__INSTRUCTIONS TO FOLLOW__:
Please give back each line below unchanged; none of the pictures should appear.

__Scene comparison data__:
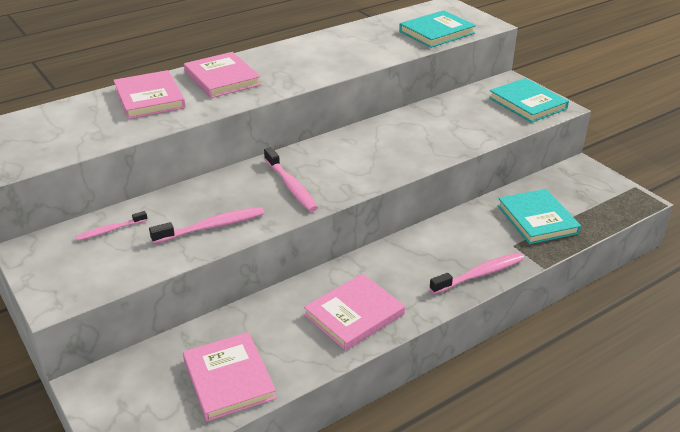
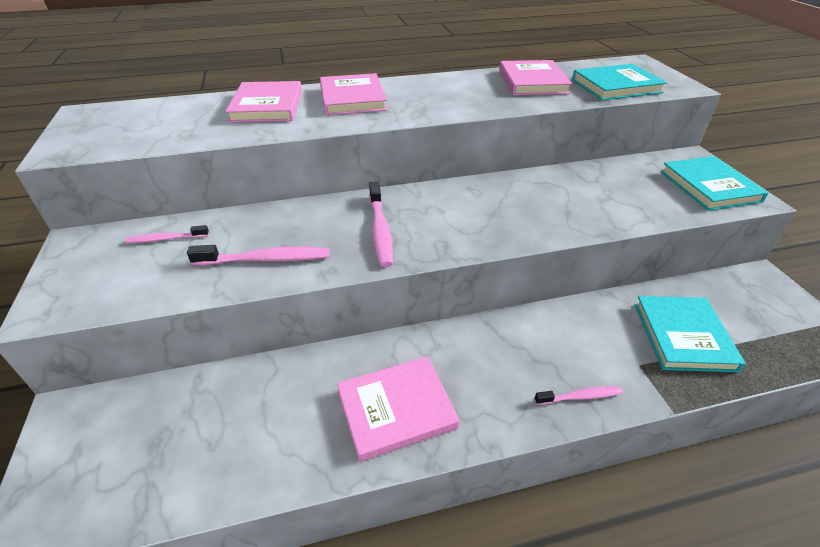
camera: 20 degrees right, 5 degrees up
pink book [183,332,277,421] -> pink book moved to [499,60,572,95]
pink toothbrush [429,253,524,294] -> pink toothbrush [535,386,623,405], size x0.62

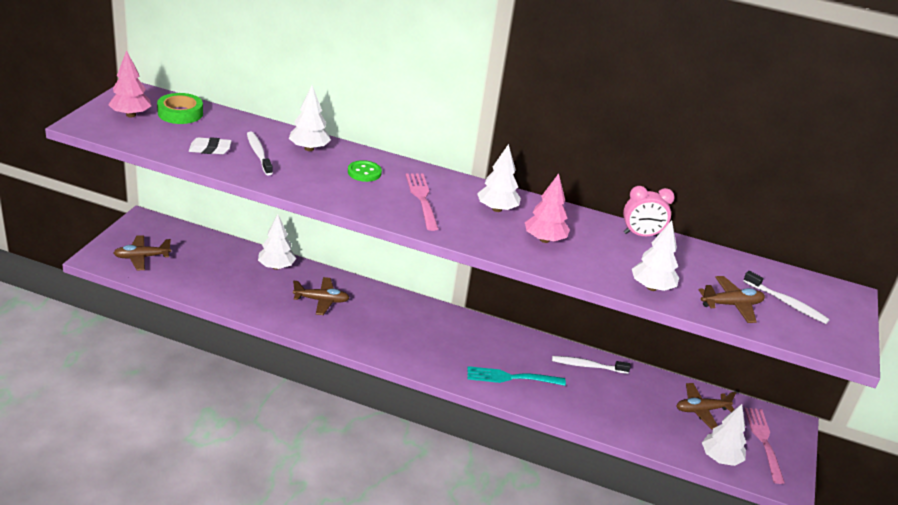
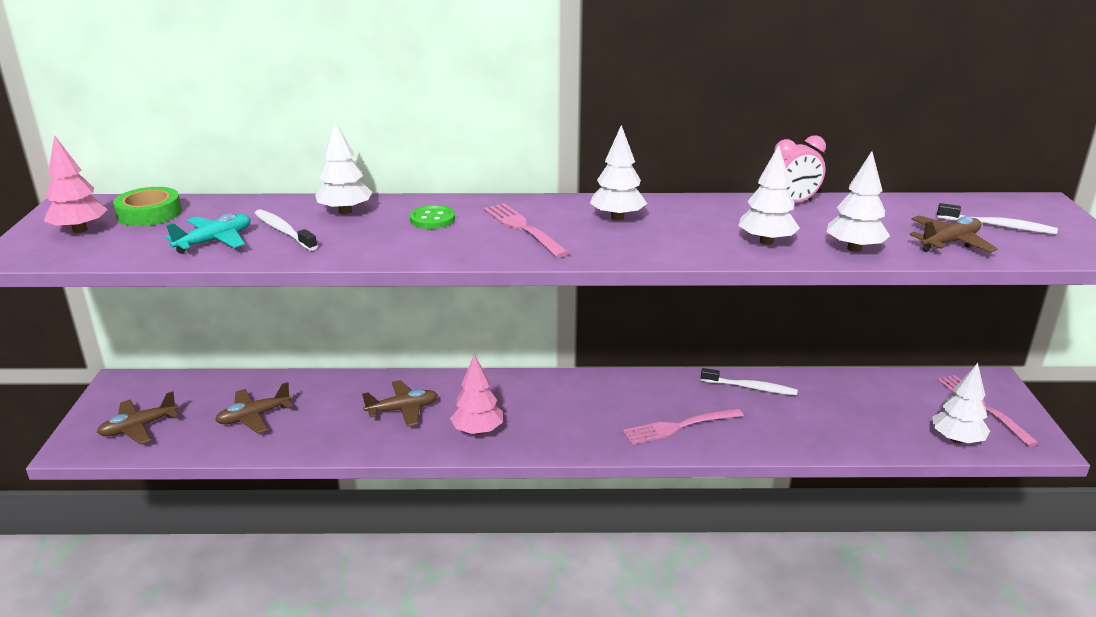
camera: 15 degrees left, 5 degrees down
white eraser [189,137,232,154] -> turquoise plane [165,213,251,254]
white tree [258,214,296,270] -> white tree moved to [739,145,800,245]
turquoise fork [468,366,566,386] -> pink fork [623,408,744,445]
pink tree [525,173,570,243] -> pink tree moved to [450,354,503,435]
white toothbrush [552,356,631,374] -> white toothbrush turned 150 degrees counterclockwise [701,368,798,396]
brown plane [676,383,736,429] -> brown plane moved to [215,382,292,434]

__RESULT FOR THIS TASK__:
camera: 20 degrees right, 5 degrees up
pink book [183,332,277,421] -> pink book moved to [499,60,572,95]
pink toothbrush [429,253,524,294] -> pink toothbrush [535,386,623,405], size x0.62

camera: 15 degrees left, 5 degrees down
white eraser [189,137,232,154] -> turquoise plane [165,213,251,254]
white tree [258,214,296,270] -> white tree moved to [739,145,800,245]
turquoise fork [468,366,566,386] -> pink fork [623,408,744,445]
pink tree [525,173,570,243] -> pink tree moved to [450,354,503,435]
white toothbrush [552,356,631,374] -> white toothbrush turned 150 degrees counterclockwise [701,368,798,396]
brown plane [676,383,736,429] -> brown plane moved to [215,382,292,434]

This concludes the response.